EXERCISE | Print all the data below exactly, without images.

##########

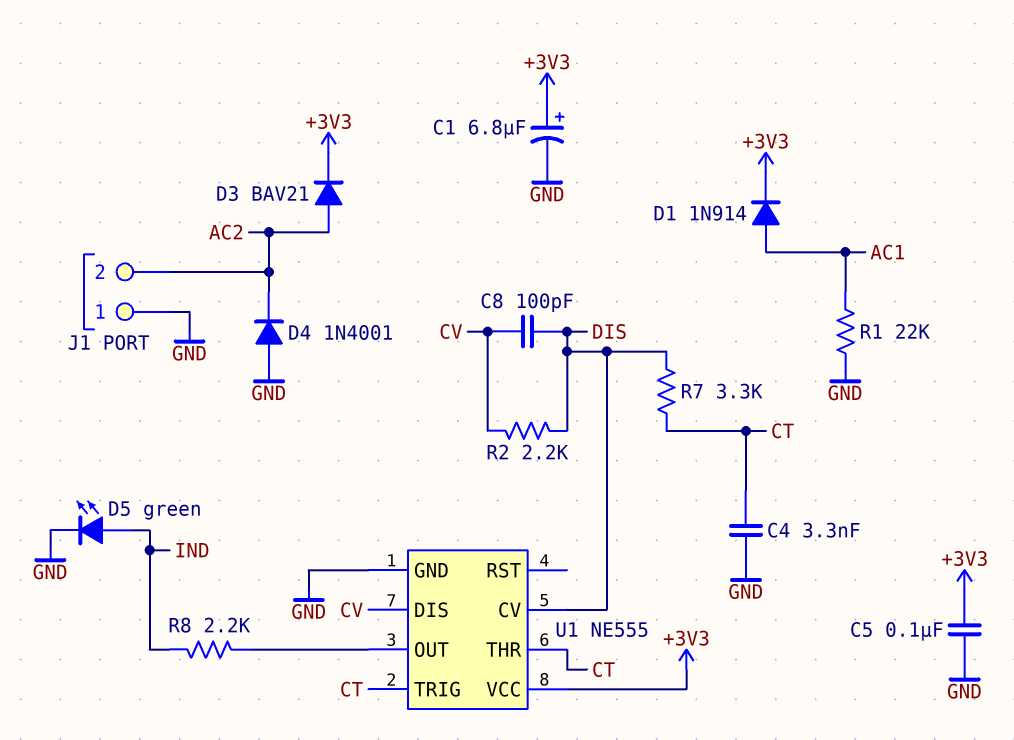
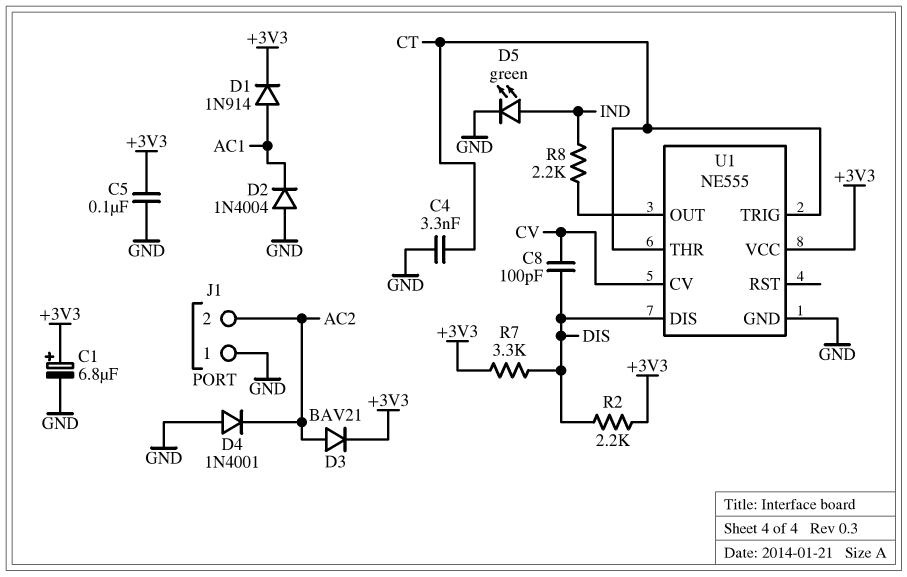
D2: none -> diode 1N4004 (A GND, K AC1)
R1: 22k (AC1, GND) -> none
R2: 2.2k (CV, DIS) -> 2.2k (+3V3, DIS)
R7: 3.3k (CT, DIS) -> 3.3k (+3V3, DIS)
U1 pin CV: DIS -> CV
U1 pin DIS: CV -> DIS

##########

SOLUTION TO THIS PROBLEM |
D2: none -> diode 1N4004 (A GND, K AC1)
R1: 22k (AC1, GND) -> none
R2: 2.2k (CV, DIS) -> 2.2k (+3V3, DIS)
R7: 3.3k (CT, DIS) -> 3.3k (+3V3, DIS)
U1 pin CV: DIS -> CV
U1 pin DIS: CV -> DIS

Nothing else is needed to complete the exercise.